* EXERCISE AIM:
Return the records that follow, unchanged and complete.

====== RECORD SET ======

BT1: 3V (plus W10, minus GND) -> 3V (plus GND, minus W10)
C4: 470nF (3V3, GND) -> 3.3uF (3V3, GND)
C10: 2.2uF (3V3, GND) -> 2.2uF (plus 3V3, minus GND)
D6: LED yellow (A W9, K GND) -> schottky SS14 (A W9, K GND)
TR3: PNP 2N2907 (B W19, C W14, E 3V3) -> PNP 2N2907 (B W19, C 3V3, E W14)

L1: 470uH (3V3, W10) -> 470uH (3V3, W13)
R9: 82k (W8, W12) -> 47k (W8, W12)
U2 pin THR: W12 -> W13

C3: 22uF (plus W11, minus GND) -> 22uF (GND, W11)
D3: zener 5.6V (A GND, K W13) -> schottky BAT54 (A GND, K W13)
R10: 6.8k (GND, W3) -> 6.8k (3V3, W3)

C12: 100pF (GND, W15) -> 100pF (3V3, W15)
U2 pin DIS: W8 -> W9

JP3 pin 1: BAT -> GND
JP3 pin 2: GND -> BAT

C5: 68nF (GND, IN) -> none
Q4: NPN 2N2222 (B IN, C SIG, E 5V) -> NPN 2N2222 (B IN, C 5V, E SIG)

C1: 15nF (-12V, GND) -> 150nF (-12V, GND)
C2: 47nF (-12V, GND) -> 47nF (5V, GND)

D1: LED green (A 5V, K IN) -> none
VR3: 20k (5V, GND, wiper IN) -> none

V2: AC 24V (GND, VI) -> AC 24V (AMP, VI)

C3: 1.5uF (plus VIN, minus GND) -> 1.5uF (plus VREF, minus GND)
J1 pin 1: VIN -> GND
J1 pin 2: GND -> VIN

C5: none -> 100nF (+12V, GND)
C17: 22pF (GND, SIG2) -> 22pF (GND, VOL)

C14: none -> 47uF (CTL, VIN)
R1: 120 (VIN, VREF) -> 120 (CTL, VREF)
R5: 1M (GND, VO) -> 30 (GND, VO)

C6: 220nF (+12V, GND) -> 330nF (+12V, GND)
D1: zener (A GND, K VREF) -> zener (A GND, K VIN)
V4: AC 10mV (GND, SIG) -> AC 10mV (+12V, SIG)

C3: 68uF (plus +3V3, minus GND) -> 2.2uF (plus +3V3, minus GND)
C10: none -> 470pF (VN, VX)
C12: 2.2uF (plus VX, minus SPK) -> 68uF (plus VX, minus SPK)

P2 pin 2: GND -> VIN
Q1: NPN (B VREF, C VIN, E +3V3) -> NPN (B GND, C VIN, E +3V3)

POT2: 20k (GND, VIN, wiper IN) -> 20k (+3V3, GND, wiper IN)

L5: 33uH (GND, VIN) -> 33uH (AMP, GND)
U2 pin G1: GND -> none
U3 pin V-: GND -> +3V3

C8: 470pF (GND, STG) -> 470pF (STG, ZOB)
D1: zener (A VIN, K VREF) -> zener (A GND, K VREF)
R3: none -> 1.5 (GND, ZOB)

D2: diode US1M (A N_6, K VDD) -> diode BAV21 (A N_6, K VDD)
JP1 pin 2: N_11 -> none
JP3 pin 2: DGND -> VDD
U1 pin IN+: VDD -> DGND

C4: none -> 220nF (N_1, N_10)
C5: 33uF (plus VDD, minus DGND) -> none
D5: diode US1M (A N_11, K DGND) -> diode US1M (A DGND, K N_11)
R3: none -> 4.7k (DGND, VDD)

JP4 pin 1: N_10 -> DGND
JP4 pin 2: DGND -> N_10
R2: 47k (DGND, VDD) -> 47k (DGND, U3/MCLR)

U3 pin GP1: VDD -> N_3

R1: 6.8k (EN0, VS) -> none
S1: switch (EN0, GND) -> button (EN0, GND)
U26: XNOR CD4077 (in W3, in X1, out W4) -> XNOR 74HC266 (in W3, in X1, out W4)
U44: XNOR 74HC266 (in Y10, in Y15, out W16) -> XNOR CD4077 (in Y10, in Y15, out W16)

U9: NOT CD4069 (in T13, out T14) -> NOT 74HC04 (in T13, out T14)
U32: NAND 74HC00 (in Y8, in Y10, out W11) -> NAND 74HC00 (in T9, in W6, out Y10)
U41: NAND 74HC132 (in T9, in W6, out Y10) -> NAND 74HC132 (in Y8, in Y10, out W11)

======

* OUTPUT OF THE EXERCISE:
BT1: 3V (plus W10, minus GND) -> 3V (plus GND, minus W10)
C4: 470nF (3V3, GND) -> 3.3uF (3V3, GND)
C10: 2.2uF (3V3, GND) -> 2.2uF (plus 3V3, minus GND)
D6: LED yellow (A W9, K GND) -> schottky SS14 (A W9, K GND)
TR3: PNP 2N2907 (B W19, C W14, E 3V3) -> PNP 2N2907 (B W19, C 3V3, E W14)

L1: 470uH (3V3, W10) -> 470uH (3V3, W13)
R9: 82k (W8, W12) -> 47k (W8, W12)
U2 pin THR: W12 -> W13

C3: 22uF (plus W11, minus GND) -> 22uF (GND, W11)
D3: zener 5.6V (A GND, K W13) -> schottky BAT54 (A GND, K W13)
R10: 6.8k (GND, W3) -> 6.8k (3V3, W3)

C12: 100pF (GND, W15) -> 100pF (3V3, W15)
U2 pin DIS: W8 -> W9

JP3 pin 1: BAT -> GND
JP3 pin 2: GND -> BAT

C5: 68nF (GND, IN) -> none
Q4: NPN 2N2222 (B IN, C SIG, E 5V) -> NPN 2N2222 (B IN, C 5V, E SIG)

C1: 15nF (-12V, GND) -> 150nF (-12V, GND)
C2: 47nF (-12V, GND) -> 47nF (5V, GND)

D1: LED green (A 5V, K IN) -> none
VR3: 20k (5V, GND, wiper IN) -> none

V2: AC 24V (GND, VI) -> AC 24V (AMP, VI)

C3: 1.5uF (plus VIN, minus GND) -> 1.5uF (plus VREF, minus GND)
J1 pin 1: VIN -> GND
J1 pin 2: GND -> VIN

C5: none -> 100nF (+12V, GND)
C17: 22pF (GND, SIG2) -> 22pF (GND, VOL)

C14: none -> 47uF (CTL, VIN)
R1: 120 (VIN, VREF) -> 120 (CTL, VREF)
R5: 1M (GND, VO) -> 30 (GND, VO)

C6: 220nF (+12V, GND) -> 330nF (+12V, GND)
D1: zener (A GND, K VREF) -> zener (A GND, K VIN)
V4: AC 10mV (GND, SIG) -> AC 10mV (+12V, SIG)

C3: 68uF (plus +3V3, minus GND) -> 2.2uF (plus +3V3, minus GND)
C10: none -> 470pF (VN, VX)
C12: 2.2uF (plus VX, minus SPK) -> 68uF (plus VX, minus SPK)

P2 pin 2: GND -> VIN
Q1: NPN (B VREF, C VIN, E +3V3) -> NPN (B GND, C VIN, E +3V3)

POT2: 20k (GND, VIN, wiper IN) -> 20k (+3V3, GND, wiper IN)

L5: 33uH (GND, VIN) -> 33uH (AMP, GND)
U2 pin G1: GND -> none
U3 pin V-: GND -> +3V3

C8: 470pF (GND, STG) -> 470pF (STG, ZOB)
D1: zener (A VIN, K VREF) -> zener (A GND, K VREF)
R3: none -> 1.5 (GND, ZOB)

D2: diode US1M (A N_6, K VDD) -> diode BAV21 (A N_6, K VDD)
JP1 pin 2: N_11 -> none
JP3 pin 2: DGND -> VDD
U1 pin IN+: VDD -> DGND

C4: none -> 220nF (N_1, N_10)
C5: 33uF (plus VDD, minus DGND) -> none
D5: diode US1M (A N_11, K DGND) -> diode US1M (A DGND, K N_11)
R3: none -> 4.7k (DGND, VDD)

JP4 pin 1: N_10 -> DGND
JP4 pin 2: DGND -> N_10
R2: 47k (DGND, VDD) -> 47k (DGND, U3/MCLR)

U3 pin GP1: VDD -> N_3

R1: 6.8k (EN0, VS) -> none
S1: switch (EN0, GND) -> button (EN0, GND)
U26: XNOR CD4077 (in W3, in X1, out W4) -> XNOR 74HC266 (in W3, in X1, out W4)
U44: XNOR 74HC266 (in Y10, in Y15, out W16) -> XNOR CD4077 (in Y10, in Y15, out W16)

U9: NOT CD4069 (in T13, out T14) -> NOT 74HC04 (in T13, out T14)
U32: NAND 74HC00 (in Y8, in Y10, out W11) -> NAND 74HC00 (in T9, in W6, out Y10)
U41: NAND 74HC132 (in T9, in W6, out Y10) -> NAND 74HC132 (in Y8, in Y10, out W11)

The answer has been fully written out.